* begin MATERIAL *

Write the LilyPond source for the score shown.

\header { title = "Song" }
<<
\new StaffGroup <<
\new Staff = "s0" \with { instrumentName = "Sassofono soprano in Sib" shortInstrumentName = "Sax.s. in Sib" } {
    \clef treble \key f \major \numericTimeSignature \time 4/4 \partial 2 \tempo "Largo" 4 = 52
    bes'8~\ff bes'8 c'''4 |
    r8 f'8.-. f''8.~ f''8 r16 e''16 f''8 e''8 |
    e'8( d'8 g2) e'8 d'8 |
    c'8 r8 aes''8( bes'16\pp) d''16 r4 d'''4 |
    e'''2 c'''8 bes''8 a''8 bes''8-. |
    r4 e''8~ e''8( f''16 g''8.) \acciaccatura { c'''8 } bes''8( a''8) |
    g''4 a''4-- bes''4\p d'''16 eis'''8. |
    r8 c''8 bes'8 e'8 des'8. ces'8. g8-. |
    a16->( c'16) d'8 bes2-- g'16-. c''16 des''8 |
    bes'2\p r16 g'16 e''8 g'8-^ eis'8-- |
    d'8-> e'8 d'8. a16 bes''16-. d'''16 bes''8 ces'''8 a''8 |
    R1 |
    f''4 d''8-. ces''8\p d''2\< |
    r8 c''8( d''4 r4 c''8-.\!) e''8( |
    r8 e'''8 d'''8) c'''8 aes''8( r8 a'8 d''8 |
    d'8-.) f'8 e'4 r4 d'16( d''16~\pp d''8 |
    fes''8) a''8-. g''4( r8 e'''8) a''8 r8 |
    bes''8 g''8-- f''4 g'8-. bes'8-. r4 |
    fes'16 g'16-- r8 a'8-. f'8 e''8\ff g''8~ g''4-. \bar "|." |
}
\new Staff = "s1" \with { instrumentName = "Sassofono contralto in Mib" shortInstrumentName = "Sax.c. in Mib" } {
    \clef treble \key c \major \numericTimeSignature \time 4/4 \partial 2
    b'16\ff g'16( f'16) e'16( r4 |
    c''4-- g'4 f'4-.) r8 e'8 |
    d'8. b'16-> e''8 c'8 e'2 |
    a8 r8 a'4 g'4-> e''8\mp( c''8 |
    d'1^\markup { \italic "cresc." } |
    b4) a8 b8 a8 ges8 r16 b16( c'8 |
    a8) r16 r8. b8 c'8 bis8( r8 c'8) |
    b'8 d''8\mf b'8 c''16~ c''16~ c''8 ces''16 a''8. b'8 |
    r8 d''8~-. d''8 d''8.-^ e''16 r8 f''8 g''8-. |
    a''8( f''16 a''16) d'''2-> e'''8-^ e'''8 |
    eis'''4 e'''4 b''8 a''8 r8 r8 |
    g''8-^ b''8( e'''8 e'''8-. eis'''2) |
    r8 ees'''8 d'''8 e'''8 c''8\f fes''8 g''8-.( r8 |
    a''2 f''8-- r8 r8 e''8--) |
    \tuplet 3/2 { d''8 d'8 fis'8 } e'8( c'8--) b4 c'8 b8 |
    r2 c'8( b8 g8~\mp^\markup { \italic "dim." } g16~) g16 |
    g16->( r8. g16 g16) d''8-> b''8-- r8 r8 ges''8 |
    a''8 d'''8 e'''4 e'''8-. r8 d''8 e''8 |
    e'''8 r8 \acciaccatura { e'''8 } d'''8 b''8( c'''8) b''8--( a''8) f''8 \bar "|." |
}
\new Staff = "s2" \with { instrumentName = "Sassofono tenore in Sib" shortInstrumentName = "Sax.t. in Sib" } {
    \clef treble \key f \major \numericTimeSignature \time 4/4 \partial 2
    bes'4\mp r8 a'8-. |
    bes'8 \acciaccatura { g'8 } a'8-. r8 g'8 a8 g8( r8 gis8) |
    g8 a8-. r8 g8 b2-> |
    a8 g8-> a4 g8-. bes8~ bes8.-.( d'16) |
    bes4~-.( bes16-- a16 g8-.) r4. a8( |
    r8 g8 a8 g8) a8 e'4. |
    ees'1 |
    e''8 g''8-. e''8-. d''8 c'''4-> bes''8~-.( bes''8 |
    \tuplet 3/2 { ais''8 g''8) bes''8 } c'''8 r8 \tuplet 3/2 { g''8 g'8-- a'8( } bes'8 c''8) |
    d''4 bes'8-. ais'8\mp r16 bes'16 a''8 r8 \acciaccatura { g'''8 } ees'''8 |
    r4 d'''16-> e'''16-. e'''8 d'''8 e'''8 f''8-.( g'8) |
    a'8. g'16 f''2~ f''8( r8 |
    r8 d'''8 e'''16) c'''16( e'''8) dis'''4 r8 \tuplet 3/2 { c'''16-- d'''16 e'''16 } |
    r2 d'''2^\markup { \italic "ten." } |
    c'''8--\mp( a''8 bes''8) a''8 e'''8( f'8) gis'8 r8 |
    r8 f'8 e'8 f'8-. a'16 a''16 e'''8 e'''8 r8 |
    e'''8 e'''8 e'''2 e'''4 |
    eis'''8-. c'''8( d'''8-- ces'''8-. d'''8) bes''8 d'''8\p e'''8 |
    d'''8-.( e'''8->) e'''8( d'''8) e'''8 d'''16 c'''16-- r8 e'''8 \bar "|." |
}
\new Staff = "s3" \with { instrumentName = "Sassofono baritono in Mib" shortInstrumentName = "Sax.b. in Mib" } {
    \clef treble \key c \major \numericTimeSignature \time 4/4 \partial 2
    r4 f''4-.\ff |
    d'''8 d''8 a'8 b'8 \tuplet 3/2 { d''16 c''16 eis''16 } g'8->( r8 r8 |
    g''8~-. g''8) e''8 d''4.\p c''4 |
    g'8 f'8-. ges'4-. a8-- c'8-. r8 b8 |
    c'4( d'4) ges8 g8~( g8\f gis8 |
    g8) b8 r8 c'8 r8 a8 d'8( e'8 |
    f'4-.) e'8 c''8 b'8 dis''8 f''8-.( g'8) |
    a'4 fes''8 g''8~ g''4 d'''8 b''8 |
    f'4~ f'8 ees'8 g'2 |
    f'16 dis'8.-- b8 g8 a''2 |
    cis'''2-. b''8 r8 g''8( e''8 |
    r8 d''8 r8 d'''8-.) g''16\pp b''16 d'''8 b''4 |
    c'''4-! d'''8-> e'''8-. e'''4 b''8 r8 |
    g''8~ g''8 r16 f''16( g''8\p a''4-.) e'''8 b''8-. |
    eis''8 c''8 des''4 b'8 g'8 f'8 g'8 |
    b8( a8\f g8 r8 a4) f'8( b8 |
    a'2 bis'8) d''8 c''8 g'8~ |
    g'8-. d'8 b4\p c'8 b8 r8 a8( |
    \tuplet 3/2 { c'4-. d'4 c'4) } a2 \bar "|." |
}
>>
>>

* end MATERIAL *

§ GOAL OF THE EXERCISE
Collect every line of the records that contains the string "instrumentName" and list those lines.

§ EXERCISE RESPONSE
\new Staff = "s0" \with { instrumentName = "Sassofono soprano in Sib" shortInstrumentName = "Sax.s. in Sib" } {
\new Staff = "s1" \with { instrumentName = "Sassofono contralto in Mib" shortInstrumentName = "Sax.c. in Mib" } {
\new Staff = "s2" \with { instrumentName = "Sassofono tenore in Sib" shortInstrumentName = "Sax.t. in Sib" } {
\new Staff = "s3" \with { instrumentName = "Sassofono baritono in Mib" shortInstrumentName = "Sax.b. in Mib" } {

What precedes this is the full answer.